Collection entries:
####
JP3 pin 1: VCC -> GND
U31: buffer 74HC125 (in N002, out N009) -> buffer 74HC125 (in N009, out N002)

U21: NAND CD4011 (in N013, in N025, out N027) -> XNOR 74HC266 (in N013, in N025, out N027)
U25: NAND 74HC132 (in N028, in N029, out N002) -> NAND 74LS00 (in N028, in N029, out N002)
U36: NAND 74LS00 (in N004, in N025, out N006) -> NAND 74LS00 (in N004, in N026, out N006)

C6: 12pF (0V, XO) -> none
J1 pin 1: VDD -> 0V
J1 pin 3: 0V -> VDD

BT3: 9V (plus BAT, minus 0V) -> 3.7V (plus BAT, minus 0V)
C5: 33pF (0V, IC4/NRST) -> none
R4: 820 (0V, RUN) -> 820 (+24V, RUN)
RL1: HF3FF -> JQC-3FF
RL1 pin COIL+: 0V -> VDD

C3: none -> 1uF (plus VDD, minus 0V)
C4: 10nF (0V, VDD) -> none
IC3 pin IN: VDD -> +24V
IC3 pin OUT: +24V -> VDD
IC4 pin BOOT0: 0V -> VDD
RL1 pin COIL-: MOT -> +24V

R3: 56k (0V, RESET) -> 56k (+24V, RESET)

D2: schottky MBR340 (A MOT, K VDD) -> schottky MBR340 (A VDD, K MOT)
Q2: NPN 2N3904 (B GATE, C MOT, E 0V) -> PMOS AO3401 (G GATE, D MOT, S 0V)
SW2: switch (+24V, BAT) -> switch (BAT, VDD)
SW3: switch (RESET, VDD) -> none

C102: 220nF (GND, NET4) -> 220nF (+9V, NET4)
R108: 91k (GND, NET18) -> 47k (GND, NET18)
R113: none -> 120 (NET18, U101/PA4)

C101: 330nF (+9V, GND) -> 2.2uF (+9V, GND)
####
§ The task: Exactly reproduce every line of the records.

§ Answer:
JP3 pin 1: VCC -> GND
U31: buffer 74HC125 (in N002, out N009) -> buffer 74HC125 (in N009, out N002)

U21: NAND CD4011 (in N013, in N025, out N027) -> XNOR 74HC266 (in N013, in N025, out N027)
U25: NAND 74HC132 (in N028, in N029, out N002) -> NAND 74LS00 (in N028, in N029, out N002)
U36: NAND 74LS00 (in N004, in N025, out N006) -> NAND 74LS00 (in N004, in N026, out N006)

C6: 12pF (0V, XO) -> none
J1 pin 1: VDD -> 0V
J1 pin 3: 0V -> VDD

BT3: 9V (plus BAT, minus 0V) -> 3.7V (plus BAT, minus 0V)
C5: 33pF (0V, IC4/NRST) -> none
R4: 820 (0V, RUN) -> 820 (+24V, RUN)
RL1: HF3FF -> JQC-3FF
RL1 pin COIL+: 0V -> VDD

C3: none -> 1uF (plus VDD, minus 0V)
C4: 10nF (0V, VDD) -> none
IC3 pin IN: VDD -> +24V
IC3 pin OUT: +24V -> VDD
IC4 pin BOOT0: 0V -> VDD
RL1 pin COIL-: MOT -> +24V

R3: 56k (0V, RESET) -> 56k (+24V, RESET)

D2: schottky MBR340 (A MOT, K VDD) -> schottky MBR340 (A VDD, K MOT)
Q2: NPN 2N3904 (B GATE, C MOT, E 0V) -> PMOS AO3401 (G GATE, D MOT, S 0V)
SW2: switch (+24V, BAT) -> switch (BAT, VDD)
SW3: switch (RESET, VDD) -> none

C102: 220nF (GND, NET4) -> 220nF (+9V, NET4)
R108: 91k (GND, NET18) -> 47k (GND, NET18)
R113: none -> 120 (NET18, U101/PA4)

C101: 330nF (+9V, GND) -> 2.2uF (+9V, GND)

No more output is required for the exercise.